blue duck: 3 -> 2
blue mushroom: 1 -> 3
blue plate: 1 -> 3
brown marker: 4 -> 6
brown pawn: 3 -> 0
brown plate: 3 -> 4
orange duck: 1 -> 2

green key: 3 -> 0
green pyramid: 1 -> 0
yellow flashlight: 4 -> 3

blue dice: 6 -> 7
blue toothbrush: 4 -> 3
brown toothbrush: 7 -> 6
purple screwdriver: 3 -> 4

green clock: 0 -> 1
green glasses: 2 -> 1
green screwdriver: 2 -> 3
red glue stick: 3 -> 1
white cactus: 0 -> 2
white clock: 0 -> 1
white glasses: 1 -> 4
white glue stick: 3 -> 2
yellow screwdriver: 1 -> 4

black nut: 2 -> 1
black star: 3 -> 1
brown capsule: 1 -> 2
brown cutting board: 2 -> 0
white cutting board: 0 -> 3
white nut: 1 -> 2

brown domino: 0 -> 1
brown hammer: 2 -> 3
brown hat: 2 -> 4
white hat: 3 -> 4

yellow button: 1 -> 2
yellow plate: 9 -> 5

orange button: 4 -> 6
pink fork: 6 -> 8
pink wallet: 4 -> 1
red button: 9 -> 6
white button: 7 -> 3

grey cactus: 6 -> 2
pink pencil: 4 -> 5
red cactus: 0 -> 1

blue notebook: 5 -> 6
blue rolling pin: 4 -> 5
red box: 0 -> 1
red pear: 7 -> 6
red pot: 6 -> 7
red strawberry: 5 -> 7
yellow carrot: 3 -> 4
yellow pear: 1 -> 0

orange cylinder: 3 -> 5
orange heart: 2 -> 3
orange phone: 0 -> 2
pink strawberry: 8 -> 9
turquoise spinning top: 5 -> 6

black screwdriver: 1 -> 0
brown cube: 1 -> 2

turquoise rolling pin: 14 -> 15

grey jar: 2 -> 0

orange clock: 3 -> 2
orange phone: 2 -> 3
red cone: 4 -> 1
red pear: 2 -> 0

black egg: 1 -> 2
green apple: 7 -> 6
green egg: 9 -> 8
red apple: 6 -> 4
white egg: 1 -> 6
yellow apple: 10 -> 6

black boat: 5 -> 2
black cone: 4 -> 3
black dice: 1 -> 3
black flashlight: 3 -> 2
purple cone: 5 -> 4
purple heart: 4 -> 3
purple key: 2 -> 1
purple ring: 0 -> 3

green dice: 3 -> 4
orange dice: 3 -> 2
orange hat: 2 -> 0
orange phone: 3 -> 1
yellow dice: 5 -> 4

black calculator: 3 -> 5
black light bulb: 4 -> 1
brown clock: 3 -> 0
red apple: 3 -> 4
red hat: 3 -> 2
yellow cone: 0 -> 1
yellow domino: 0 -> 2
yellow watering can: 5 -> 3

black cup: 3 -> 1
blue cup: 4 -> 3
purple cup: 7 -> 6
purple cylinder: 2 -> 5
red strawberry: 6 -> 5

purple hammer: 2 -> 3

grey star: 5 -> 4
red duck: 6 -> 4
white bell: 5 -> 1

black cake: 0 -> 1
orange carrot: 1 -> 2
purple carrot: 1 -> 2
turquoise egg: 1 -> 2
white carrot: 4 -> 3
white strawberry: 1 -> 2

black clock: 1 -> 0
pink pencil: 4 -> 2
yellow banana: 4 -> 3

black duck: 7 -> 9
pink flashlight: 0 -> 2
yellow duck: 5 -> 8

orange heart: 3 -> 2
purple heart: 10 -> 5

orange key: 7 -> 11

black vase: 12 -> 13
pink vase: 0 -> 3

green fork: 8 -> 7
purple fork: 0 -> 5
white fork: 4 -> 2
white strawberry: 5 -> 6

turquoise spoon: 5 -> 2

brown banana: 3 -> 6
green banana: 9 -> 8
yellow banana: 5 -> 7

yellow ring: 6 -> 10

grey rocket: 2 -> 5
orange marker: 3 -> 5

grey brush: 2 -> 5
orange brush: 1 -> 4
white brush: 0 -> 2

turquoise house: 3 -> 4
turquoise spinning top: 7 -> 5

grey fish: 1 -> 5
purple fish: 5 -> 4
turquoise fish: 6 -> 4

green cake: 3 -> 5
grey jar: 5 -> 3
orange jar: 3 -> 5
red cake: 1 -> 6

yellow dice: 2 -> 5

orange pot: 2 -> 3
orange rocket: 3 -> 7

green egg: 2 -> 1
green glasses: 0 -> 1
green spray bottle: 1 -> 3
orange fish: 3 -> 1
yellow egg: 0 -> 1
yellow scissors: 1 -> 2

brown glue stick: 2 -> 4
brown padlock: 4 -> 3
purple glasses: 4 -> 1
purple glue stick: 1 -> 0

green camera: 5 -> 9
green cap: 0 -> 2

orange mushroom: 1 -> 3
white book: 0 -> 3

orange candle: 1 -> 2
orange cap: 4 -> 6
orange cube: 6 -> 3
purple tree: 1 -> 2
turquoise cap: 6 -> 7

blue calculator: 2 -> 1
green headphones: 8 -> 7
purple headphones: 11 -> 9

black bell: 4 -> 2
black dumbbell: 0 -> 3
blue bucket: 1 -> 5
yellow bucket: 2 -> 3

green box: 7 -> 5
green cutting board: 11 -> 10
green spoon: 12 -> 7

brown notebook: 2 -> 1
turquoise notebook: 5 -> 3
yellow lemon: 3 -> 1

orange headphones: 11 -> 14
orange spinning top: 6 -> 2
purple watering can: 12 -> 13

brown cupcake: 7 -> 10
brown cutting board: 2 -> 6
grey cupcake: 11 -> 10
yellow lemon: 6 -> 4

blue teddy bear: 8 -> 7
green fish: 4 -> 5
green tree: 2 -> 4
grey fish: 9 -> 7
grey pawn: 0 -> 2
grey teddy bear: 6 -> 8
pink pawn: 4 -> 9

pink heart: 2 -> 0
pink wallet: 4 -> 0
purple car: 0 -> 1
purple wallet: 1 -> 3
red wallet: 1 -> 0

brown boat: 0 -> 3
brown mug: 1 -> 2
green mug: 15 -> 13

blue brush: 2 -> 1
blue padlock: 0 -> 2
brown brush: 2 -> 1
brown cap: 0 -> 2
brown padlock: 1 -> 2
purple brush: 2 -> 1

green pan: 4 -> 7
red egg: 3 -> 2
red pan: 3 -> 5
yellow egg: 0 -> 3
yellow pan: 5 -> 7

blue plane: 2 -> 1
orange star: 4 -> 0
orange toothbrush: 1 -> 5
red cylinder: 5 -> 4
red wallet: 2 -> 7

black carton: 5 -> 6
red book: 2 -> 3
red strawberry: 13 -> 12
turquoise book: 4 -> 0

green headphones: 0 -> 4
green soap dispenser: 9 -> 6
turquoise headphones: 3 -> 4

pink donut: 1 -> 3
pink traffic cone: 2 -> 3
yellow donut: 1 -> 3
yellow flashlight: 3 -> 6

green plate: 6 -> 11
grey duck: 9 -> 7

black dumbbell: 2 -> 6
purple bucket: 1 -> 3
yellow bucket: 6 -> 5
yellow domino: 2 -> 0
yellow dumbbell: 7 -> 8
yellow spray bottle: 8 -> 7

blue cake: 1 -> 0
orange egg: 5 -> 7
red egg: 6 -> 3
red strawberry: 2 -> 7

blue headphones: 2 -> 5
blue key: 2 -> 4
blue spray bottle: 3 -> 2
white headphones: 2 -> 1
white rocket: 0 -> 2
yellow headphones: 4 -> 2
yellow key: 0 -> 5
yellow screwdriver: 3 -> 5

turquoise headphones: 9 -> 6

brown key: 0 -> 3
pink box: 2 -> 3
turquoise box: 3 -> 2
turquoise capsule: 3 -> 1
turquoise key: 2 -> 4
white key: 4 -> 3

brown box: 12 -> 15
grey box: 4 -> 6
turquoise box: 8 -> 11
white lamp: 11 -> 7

....

> _Task details_
Once the line with "green cake: 3 -> 5" is found in the records above, print exactly that line and every line after it through the line with "turquoise cap: 6 -> 7".

> _Answer to the exercise_
green cake: 3 -> 5
grey jar: 5 -> 3
orange jar: 3 -> 5
red cake: 1 -> 6

yellow dice: 2 -> 5

orange pot: 2 -> 3
orange rocket: 3 -> 7

green egg: 2 -> 1
green glasses: 0 -> 1
green spray bottle: 1 -> 3
orange fish: 3 -> 1
yellow egg: 0 -> 1
yellow scissors: 1 -> 2

brown glue stick: 2 -> 4
brown padlock: 4 -> 3
purple glasses: 4 -> 1
purple glue stick: 1 -> 0

green camera: 5 -> 9
green cap: 0 -> 2

orange mushroom: 1 -> 3
white book: 0 -> 3

orange candle: 1 -> 2
orange cap: 4 -> 6
orange cube: 6 -> 3
purple tree: 1 -> 2
turquoise cap: 6 -> 7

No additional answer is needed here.